- _Work to complete_
Would you write out, exactly as they stand, all lines from the one containing "(472, 394) = (350, 197): yellow" through the end of the listing below, and only those?

- _Records for processing_
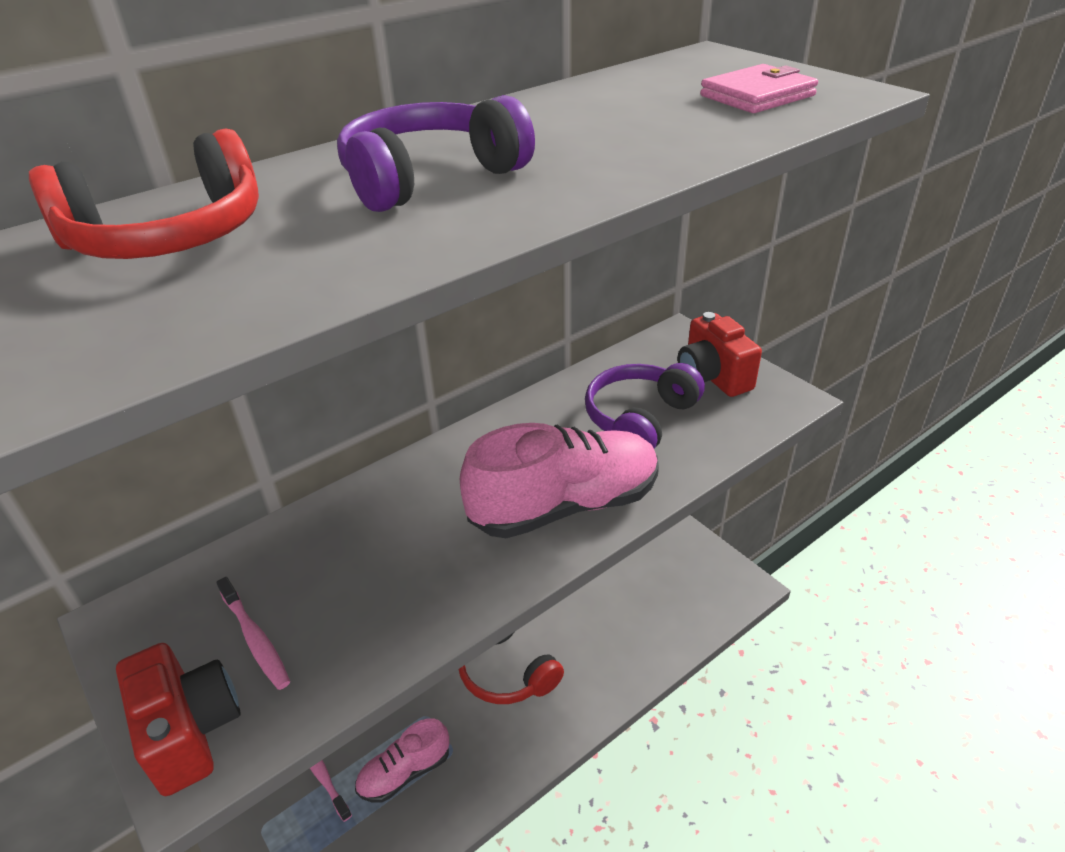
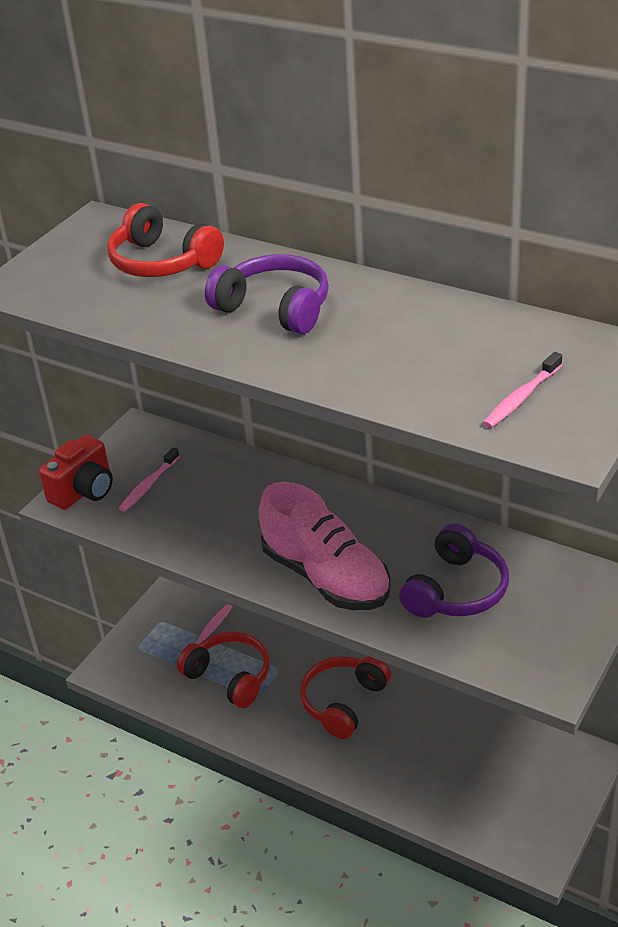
camera: 70 degrees right, 0 degrees up
(405, 772) = (229, 677): pink shoe -> red headphones
(640, 419) = (456, 590): purple headphones -> purple headphones turned 105 degrees clockwise
(712, 377) = (551, 622): red camera -> none
(757, 96) = (521, 398): pink wallet -> pink toothbrush

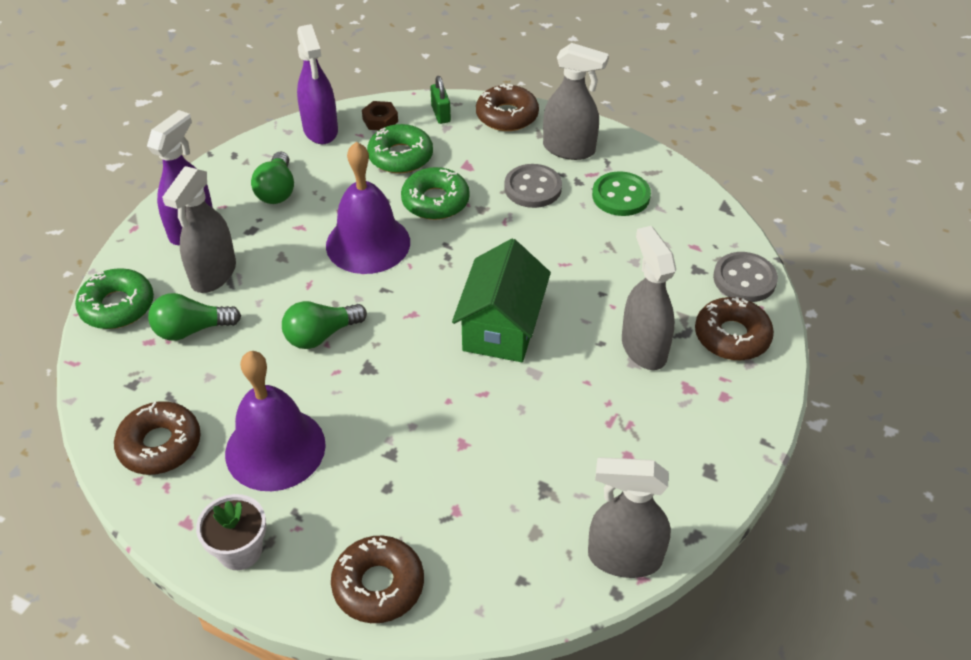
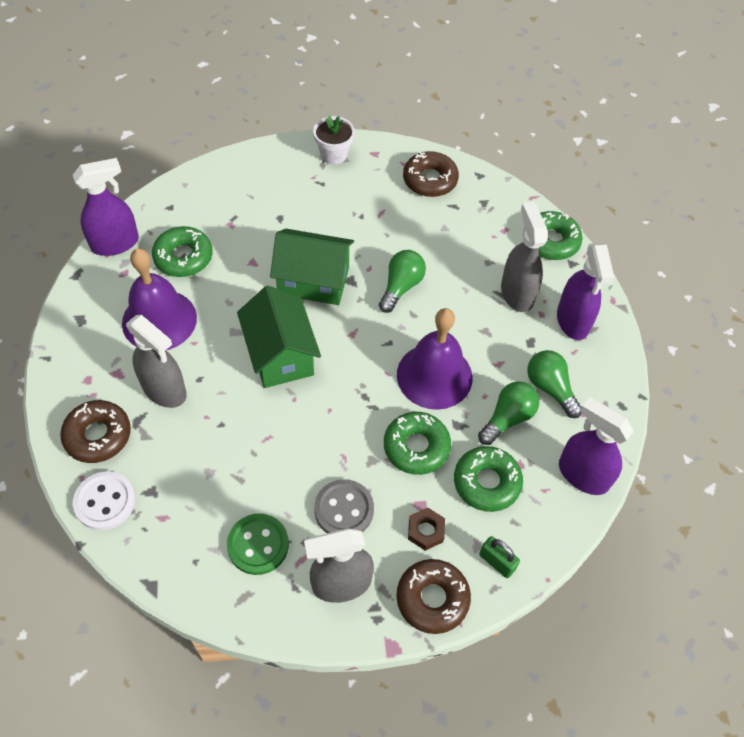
camera: 145 degrees right, 10 degrees up
(191, 330) = (487, 249): green light bulb -> green light bulb (508, 418)
(275, 448) = (363, 207): purple bell -> purple bell (159, 320)
(378, 585) = (247, 171): brown donut -> none
(380, 120) = (544, 519): brown nut -> brown nut (425, 531)
(409, 386) = (313, 281): none -> green house
(543, 492) = (183, 257): none -> green donut
(624, 558) = (115, 243): grey spray bottle -> purple spray bottle
(744, 279) = (105, 502): grey button -> white button

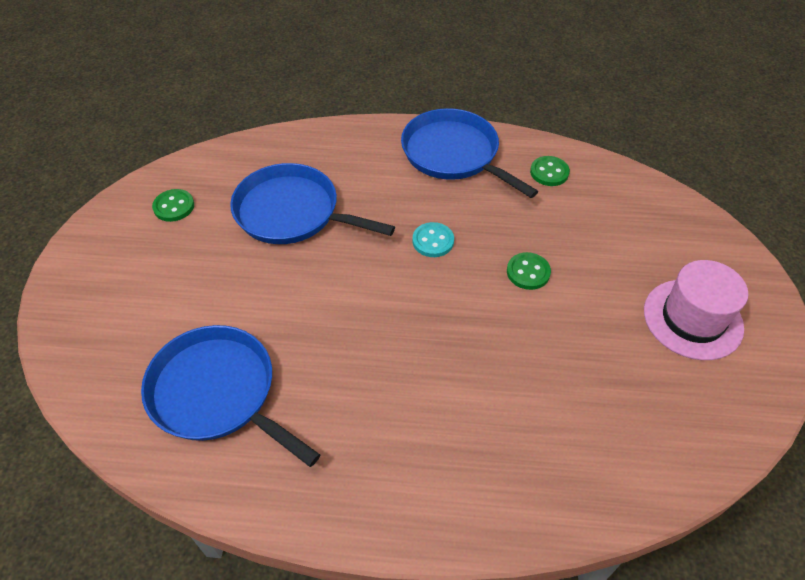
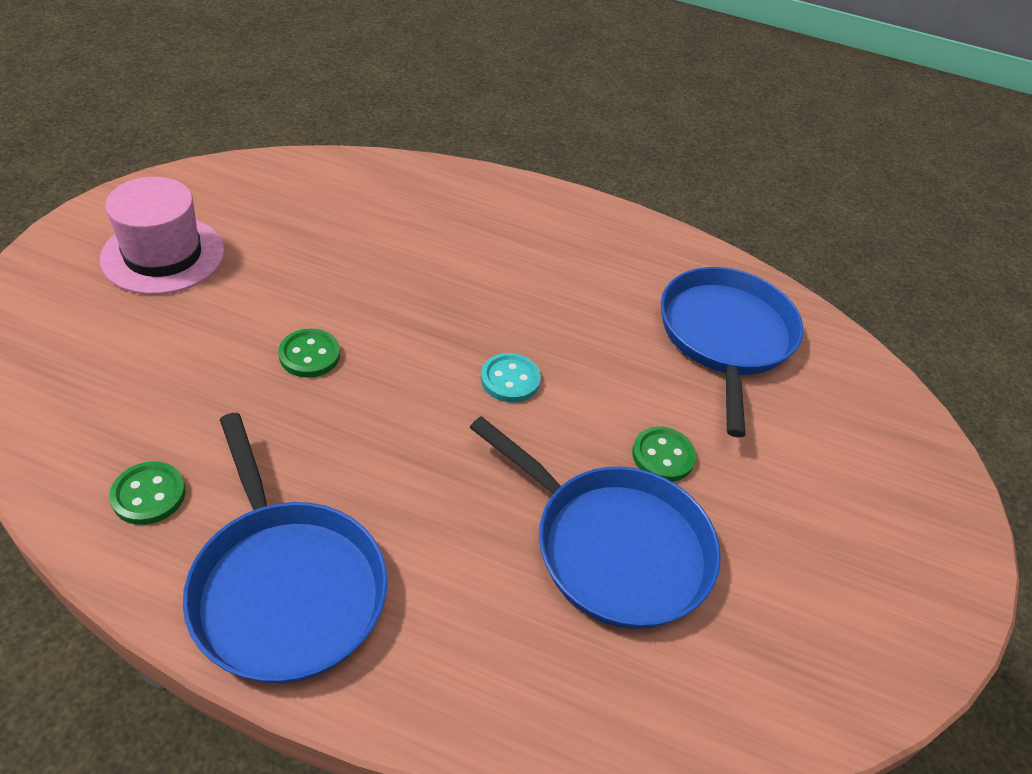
camera: 170 degrees left, 5 degrees down
(174, 206) = (818, 621): green button -> green button (663, 456)
(217, 393) = (725, 336): blue pan -> blue pan turned 135 degrees counterclockwise
(433, 241) = (412, 433): turquoise button -> turquoise button (510, 379)

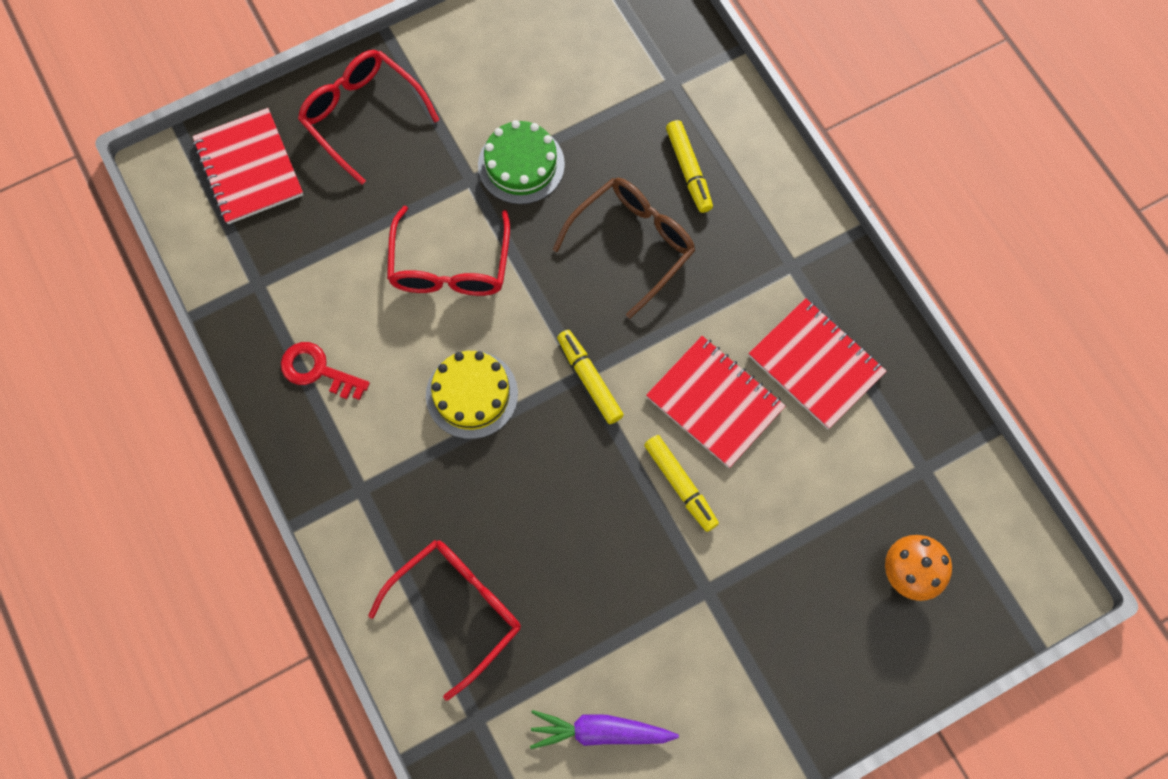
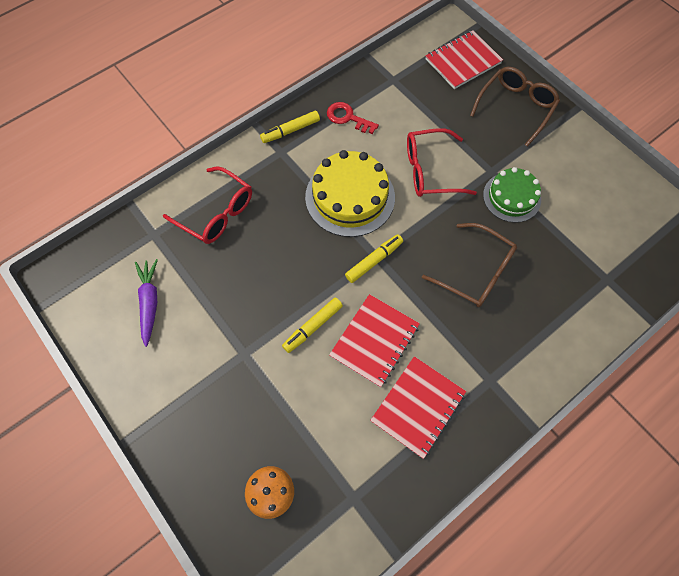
camera: 80 degrees right, 5 degrees down
(318, 371) = (348, 118): red key -> red key turned 75 degrees counterclockwise
(362, 115) = (516, 107): red glasses -> brown glasses
(472, 394) = (350, 197): yellow cake -> yellow cake, size x1.56
(688, 170) = (542, 299): yellow marker -> yellow marker (291, 130)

- _The completed task_
(472, 394) = (350, 197): yellow cake -> yellow cake, size x1.56
(688, 170) = (542, 299): yellow marker -> yellow marker (291, 130)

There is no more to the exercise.